Problem to solve →
Whenever a line in the entries includes the word "degrees", copy that line out.
##### Records to process #####
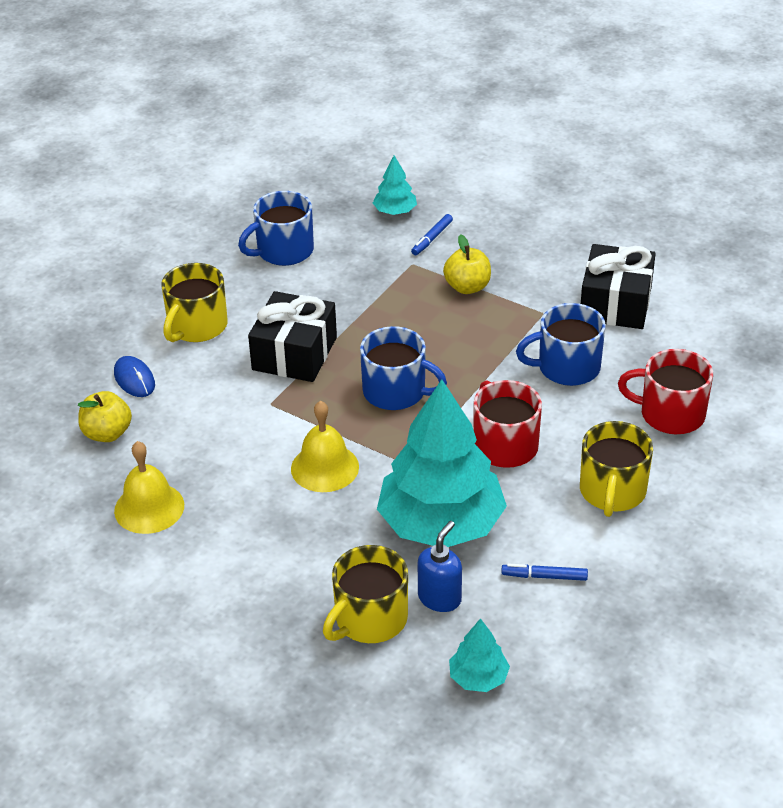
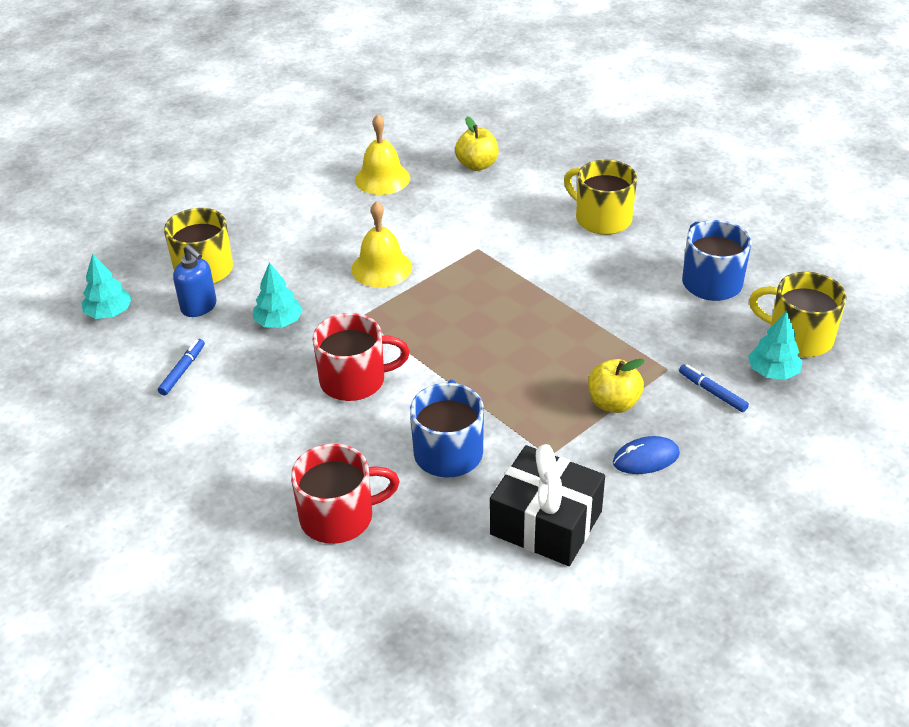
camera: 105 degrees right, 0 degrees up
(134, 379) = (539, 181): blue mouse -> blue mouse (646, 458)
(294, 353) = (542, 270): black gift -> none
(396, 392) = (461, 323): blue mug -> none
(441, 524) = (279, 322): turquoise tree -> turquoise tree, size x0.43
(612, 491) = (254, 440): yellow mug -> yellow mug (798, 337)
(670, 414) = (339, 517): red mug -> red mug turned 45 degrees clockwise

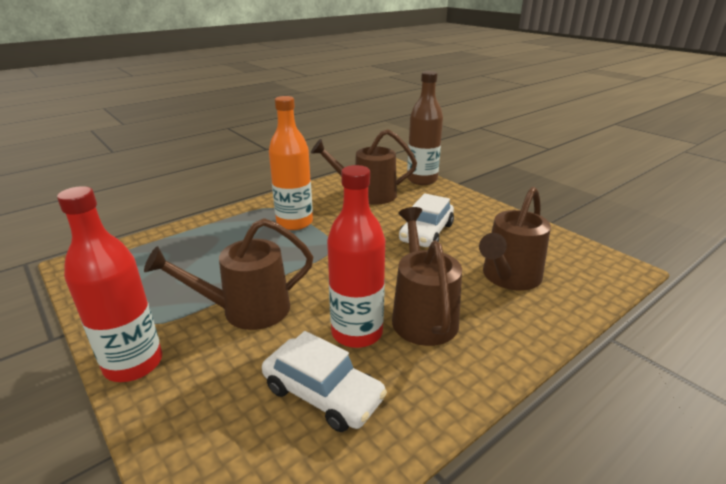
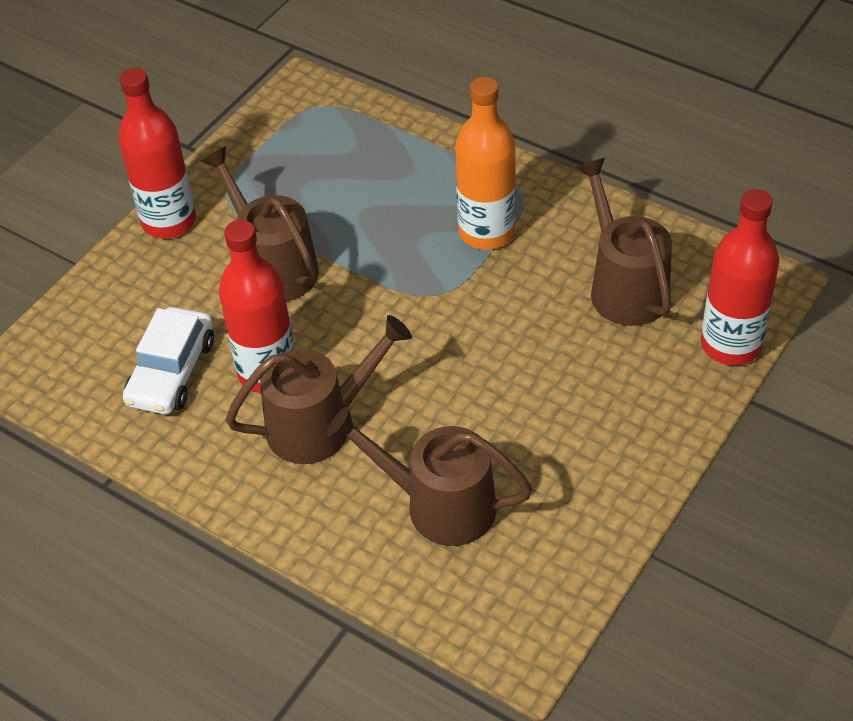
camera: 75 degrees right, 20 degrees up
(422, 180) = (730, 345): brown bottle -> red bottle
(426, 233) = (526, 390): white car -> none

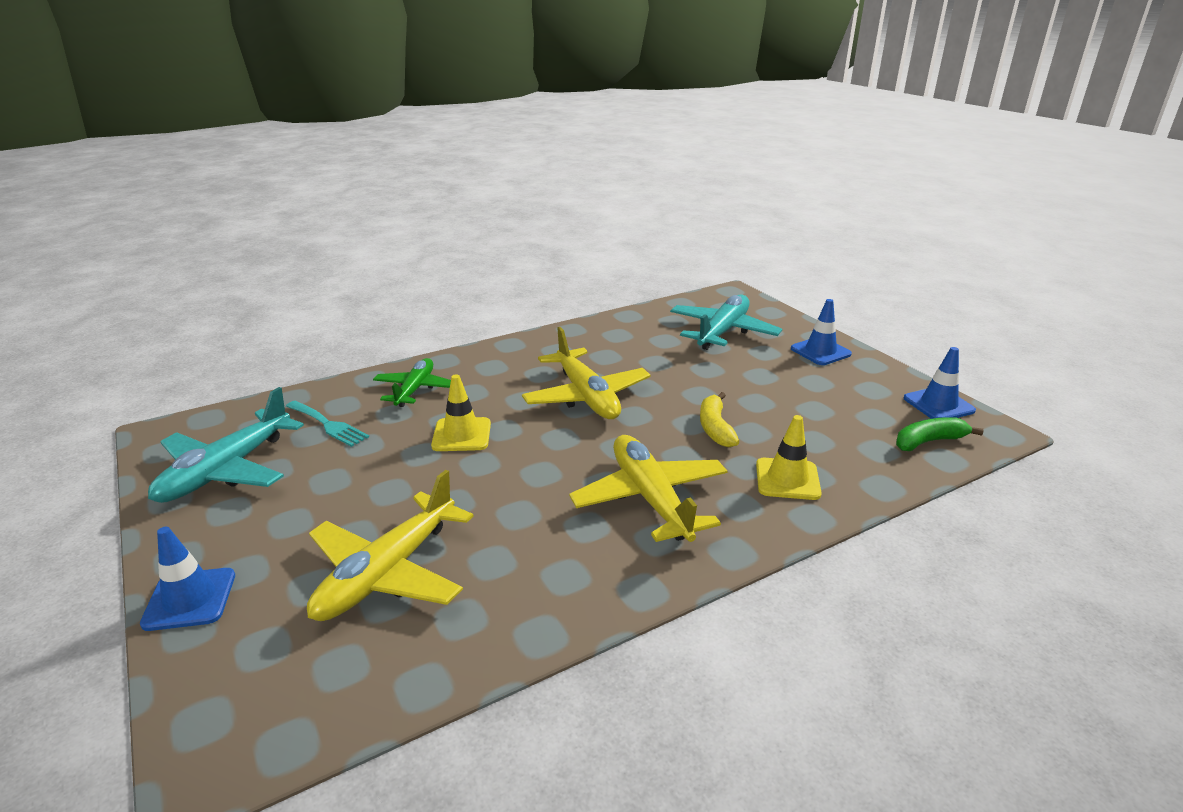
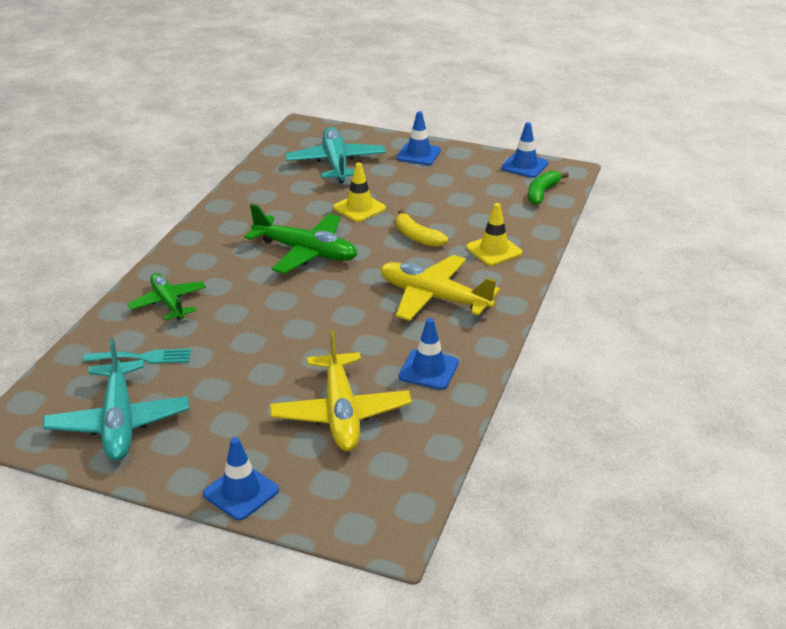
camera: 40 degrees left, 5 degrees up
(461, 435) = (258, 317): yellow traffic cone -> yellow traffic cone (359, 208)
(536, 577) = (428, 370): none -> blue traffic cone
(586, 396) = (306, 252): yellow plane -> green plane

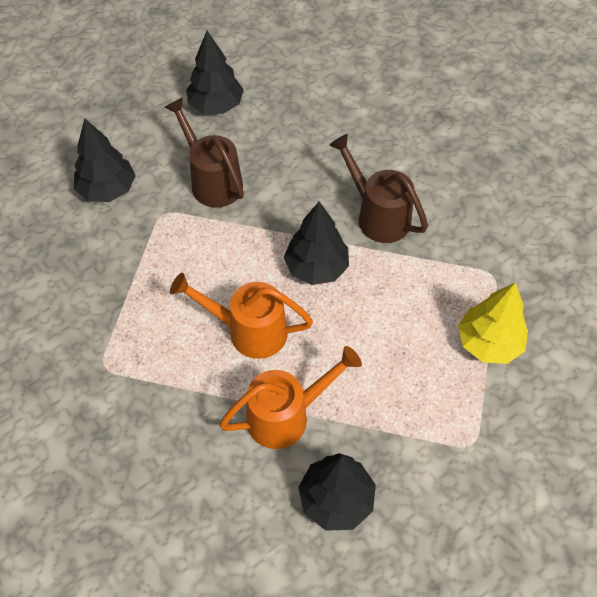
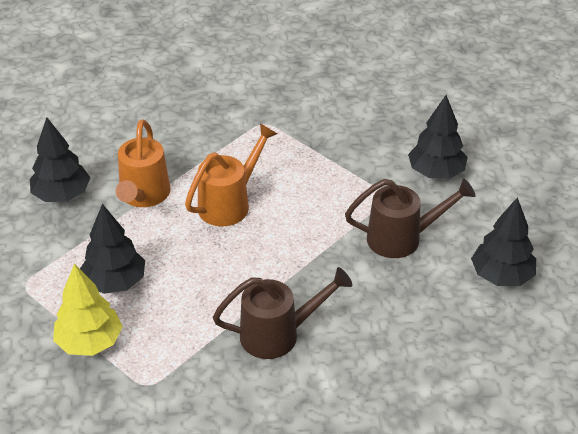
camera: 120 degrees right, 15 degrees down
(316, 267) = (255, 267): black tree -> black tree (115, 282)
#####
Reply →
camera: 105 degrees right, 0 degrees up
(670, 414) = (339, 517): red mug -> red mug turned 45 degrees clockwise
camera: 75 degrees right, 20 degrees up
camera: 40 degrees left, 5 degrees up
camera: 120 degrees right, 15 degrees down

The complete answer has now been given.